What you need to do:
Lines where the string "DGND" appears are to be copied from the entries below.

Data provided:
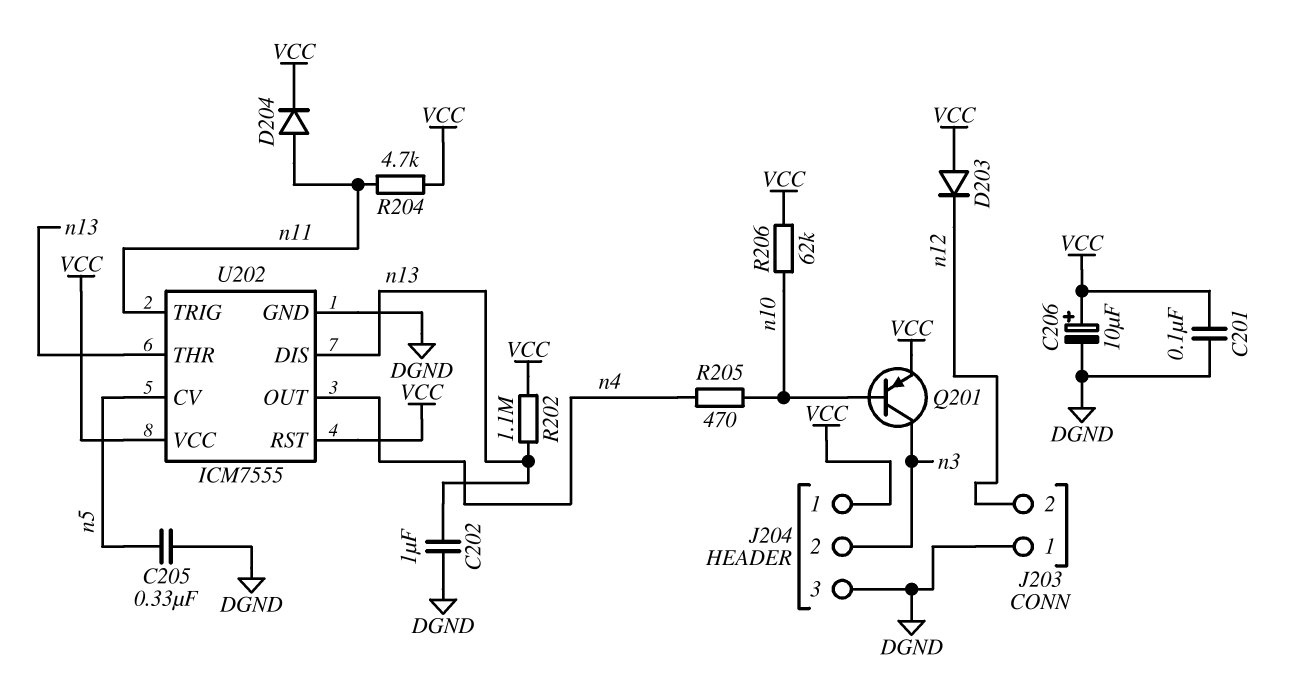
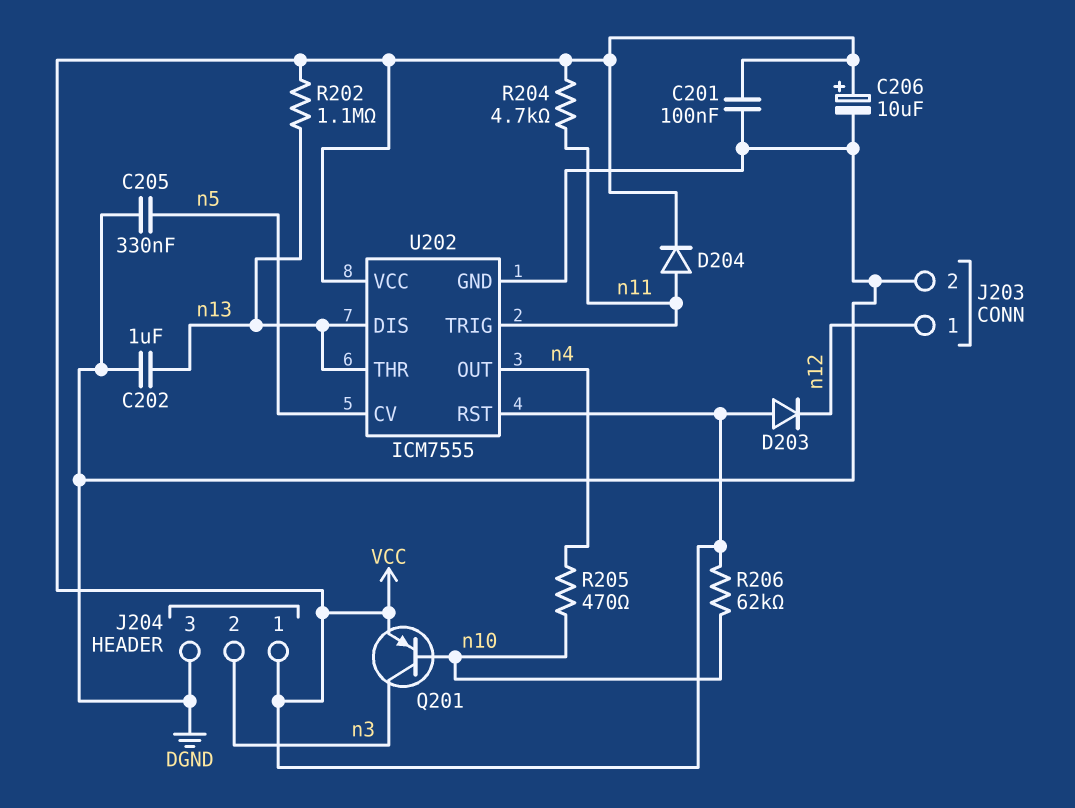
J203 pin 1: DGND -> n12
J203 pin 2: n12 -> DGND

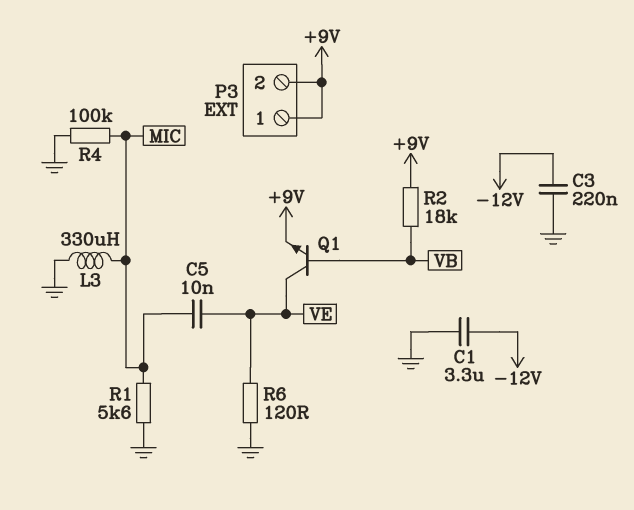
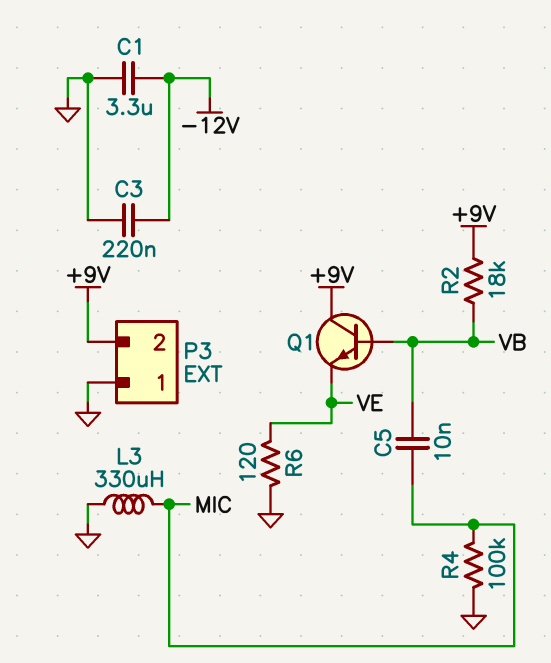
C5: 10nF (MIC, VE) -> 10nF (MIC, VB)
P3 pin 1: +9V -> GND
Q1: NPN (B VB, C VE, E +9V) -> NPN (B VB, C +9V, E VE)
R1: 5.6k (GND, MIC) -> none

Answer to this exercise:
J203 pin 1: DGND -> n12
J203 pin 2: n12 -> DGND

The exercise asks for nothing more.